* **CONSIGNE**
Affichez chaque ligne du matériel ci-dessous qui contient le mot « kern », en tenant compte de la casse.

* **MATÉRIEL FOURNI**
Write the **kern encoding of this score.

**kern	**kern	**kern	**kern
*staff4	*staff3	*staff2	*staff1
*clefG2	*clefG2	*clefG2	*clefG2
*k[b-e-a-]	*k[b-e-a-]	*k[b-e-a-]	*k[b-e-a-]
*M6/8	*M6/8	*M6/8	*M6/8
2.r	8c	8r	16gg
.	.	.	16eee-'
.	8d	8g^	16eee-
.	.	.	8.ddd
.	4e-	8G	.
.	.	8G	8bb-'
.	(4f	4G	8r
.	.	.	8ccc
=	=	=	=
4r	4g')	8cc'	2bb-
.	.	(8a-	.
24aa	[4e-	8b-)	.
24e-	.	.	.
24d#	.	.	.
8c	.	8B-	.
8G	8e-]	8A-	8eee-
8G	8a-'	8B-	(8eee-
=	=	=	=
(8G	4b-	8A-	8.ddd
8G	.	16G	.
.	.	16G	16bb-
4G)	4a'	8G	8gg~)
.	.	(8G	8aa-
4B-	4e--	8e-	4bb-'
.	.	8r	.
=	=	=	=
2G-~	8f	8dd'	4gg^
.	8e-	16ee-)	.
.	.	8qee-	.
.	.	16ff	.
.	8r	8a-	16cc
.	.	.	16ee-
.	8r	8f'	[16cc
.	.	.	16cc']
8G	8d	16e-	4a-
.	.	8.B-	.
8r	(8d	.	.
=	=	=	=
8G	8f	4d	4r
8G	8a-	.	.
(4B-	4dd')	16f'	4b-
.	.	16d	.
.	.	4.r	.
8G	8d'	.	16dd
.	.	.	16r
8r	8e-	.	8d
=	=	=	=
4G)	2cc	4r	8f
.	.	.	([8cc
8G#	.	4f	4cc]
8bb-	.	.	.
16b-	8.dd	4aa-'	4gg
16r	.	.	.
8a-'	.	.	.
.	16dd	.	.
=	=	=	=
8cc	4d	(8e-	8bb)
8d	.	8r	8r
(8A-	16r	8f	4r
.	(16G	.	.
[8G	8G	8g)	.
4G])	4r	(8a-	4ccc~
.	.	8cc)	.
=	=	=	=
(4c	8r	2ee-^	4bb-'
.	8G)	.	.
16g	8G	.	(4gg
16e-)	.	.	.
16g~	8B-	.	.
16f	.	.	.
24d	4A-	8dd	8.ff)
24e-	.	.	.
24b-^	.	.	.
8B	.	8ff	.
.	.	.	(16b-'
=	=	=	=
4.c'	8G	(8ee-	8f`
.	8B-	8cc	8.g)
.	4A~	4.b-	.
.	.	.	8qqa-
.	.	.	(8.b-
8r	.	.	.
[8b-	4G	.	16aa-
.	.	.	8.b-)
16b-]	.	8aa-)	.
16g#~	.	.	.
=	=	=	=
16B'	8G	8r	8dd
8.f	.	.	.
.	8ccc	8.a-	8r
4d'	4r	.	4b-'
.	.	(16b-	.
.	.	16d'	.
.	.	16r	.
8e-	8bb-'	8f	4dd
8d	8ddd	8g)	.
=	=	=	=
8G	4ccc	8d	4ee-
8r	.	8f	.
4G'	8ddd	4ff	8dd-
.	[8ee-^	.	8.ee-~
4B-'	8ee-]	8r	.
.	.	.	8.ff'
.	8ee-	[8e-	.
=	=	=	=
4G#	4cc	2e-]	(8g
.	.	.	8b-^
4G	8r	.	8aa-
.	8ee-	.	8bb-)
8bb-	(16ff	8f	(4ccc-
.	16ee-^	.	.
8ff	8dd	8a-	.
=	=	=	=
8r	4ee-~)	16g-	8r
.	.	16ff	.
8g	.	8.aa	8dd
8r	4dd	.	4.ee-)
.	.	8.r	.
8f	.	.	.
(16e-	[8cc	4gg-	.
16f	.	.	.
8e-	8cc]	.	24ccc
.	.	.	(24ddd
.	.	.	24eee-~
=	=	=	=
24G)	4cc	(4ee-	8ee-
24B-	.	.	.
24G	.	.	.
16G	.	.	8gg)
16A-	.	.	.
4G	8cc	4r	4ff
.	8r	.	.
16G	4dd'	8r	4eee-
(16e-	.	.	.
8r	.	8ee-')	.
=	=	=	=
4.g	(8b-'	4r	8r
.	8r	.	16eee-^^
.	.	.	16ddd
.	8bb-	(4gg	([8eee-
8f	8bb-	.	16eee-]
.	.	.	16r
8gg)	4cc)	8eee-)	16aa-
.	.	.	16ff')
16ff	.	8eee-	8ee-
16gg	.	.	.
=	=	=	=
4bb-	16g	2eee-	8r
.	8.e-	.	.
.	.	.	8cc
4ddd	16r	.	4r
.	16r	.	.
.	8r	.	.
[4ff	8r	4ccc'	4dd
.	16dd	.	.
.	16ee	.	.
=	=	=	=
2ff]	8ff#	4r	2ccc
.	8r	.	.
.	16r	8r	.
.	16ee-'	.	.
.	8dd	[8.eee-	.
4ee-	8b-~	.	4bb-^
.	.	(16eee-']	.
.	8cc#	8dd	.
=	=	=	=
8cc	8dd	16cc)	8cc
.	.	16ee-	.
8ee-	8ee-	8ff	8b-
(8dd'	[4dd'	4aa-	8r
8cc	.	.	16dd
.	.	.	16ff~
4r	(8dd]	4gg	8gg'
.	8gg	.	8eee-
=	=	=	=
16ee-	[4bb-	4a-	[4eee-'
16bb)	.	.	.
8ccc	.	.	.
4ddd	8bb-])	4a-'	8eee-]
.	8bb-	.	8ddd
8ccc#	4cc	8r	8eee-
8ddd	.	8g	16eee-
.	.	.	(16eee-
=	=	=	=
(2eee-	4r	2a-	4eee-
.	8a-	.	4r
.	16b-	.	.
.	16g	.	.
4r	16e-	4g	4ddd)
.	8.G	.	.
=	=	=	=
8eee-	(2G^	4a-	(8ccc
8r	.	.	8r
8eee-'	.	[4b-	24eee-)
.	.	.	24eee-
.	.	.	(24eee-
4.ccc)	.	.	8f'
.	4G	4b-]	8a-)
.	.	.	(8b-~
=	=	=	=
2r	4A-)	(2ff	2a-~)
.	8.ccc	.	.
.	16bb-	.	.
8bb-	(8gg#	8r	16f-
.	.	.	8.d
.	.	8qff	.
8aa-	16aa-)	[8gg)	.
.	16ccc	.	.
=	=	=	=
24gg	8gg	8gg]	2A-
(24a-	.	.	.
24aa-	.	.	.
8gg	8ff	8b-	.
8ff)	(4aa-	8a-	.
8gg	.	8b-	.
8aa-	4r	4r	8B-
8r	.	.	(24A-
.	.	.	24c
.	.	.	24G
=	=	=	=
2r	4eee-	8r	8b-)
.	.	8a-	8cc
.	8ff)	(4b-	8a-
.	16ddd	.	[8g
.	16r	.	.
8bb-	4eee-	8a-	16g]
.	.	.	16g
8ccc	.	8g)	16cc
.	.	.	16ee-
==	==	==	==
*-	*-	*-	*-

* **RÉPONSE FINALE**
Write the **kern encoding of this score.
**kern	**kern	**kern	**kern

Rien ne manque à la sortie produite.